WHAT THE EXERCISE ASKS:
Search the records for the string "padlock" and return each line that has it.

[RECORDED DATA — start]

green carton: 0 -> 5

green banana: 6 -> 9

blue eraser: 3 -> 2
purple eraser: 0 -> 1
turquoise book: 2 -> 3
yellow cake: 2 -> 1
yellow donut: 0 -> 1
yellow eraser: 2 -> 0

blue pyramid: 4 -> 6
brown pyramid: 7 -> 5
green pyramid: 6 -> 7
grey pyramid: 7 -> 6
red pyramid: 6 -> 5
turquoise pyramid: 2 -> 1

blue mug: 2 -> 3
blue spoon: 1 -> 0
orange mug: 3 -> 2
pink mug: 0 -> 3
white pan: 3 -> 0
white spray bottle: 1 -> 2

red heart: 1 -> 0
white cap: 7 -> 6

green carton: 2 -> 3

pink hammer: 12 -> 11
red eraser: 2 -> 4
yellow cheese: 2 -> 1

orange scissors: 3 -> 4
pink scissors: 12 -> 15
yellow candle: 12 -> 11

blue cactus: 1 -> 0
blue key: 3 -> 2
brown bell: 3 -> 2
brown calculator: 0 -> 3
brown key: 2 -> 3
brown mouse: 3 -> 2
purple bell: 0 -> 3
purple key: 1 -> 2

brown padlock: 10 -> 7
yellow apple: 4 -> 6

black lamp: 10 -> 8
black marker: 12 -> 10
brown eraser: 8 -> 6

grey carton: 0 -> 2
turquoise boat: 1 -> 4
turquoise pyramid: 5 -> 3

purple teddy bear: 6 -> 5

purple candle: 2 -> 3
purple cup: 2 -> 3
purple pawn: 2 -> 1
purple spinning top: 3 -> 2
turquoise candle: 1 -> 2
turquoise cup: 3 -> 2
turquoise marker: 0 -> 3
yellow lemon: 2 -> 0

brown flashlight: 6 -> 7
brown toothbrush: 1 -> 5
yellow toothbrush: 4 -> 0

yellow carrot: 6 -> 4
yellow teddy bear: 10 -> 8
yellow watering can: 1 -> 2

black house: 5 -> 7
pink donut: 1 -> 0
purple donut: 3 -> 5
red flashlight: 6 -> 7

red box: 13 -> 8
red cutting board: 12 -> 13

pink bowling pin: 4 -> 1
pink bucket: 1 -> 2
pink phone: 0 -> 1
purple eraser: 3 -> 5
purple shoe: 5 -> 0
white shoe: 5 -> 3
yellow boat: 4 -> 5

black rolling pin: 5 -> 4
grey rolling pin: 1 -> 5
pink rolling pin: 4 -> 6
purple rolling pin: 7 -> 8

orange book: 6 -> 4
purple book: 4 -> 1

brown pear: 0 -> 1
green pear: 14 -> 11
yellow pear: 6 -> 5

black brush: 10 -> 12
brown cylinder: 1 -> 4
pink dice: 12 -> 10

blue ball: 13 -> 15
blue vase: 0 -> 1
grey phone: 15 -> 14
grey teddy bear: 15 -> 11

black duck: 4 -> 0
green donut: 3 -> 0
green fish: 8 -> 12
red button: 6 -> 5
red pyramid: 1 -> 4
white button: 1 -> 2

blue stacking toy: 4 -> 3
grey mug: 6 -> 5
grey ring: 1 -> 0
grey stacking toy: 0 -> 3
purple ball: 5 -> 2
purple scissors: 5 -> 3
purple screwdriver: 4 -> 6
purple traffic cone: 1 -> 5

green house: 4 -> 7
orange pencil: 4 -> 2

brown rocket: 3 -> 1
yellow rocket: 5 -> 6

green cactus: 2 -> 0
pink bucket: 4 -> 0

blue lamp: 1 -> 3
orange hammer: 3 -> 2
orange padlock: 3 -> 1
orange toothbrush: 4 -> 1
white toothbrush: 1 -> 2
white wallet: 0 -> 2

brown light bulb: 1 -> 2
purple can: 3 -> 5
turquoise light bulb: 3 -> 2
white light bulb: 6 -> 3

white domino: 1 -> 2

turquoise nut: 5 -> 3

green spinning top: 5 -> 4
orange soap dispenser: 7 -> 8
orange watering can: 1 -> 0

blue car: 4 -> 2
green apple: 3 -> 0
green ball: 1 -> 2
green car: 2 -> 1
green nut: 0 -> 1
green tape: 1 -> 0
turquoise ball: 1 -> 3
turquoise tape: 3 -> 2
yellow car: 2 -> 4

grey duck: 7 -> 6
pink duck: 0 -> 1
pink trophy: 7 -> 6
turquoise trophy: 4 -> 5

[RECORDED DATA — finish]

SOLVED PROBLEM:
brown padlock: 10 -> 7
orange padlock: 3 -> 1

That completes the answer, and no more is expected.